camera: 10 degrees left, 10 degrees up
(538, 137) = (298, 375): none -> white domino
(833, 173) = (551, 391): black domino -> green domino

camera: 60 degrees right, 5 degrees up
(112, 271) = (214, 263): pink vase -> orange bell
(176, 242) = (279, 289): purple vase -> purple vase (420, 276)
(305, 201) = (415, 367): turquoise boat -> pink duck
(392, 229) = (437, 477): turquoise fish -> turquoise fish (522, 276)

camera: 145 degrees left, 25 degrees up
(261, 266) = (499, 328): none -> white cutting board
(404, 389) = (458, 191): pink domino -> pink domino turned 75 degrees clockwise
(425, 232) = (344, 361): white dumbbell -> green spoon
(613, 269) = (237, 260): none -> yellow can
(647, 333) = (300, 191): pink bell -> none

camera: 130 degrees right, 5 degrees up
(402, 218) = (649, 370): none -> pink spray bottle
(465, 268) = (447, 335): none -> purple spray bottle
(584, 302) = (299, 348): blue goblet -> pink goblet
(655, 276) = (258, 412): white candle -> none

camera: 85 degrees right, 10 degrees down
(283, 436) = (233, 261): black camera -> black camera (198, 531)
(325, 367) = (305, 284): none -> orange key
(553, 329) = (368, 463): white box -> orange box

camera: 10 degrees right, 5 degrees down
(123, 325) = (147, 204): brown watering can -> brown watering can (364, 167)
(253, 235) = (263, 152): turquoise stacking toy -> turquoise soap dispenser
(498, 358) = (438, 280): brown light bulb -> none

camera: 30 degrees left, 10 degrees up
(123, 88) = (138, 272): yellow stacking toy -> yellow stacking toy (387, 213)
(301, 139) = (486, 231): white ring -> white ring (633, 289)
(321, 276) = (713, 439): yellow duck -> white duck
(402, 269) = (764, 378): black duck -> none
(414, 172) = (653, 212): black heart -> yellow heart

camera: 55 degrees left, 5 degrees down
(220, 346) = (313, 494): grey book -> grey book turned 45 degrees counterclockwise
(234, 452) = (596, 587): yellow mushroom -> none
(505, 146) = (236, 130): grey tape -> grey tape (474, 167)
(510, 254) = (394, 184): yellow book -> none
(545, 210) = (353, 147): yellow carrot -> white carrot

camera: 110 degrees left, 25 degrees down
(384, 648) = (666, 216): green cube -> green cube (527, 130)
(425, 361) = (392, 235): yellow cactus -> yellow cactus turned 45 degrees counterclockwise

## Goal of the exercise
Copy out word for word each line of the listing, from the very first line down to the line containing "(261, 266) = (499, 328): none", and stop after that line.

## Reply to the task
camera: 10 degrees left, 10 degrees up
(538, 137) = (298, 375): none -> white domino
(833, 173) = (551, 391): black domino -> green domino

camera: 60 degrees right, 5 degrees up
(112, 271) = (214, 263): pink vase -> orange bell
(176, 242) = (279, 289): purple vase -> purple vase (420, 276)
(305, 201) = (415, 367): turquoise boat -> pink duck
(392, 229) = (437, 477): turquoise fish -> turquoise fish (522, 276)

camera: 145 degrees left, 25 degrees up
(261, 266) = (499, 328): none -> white cutting board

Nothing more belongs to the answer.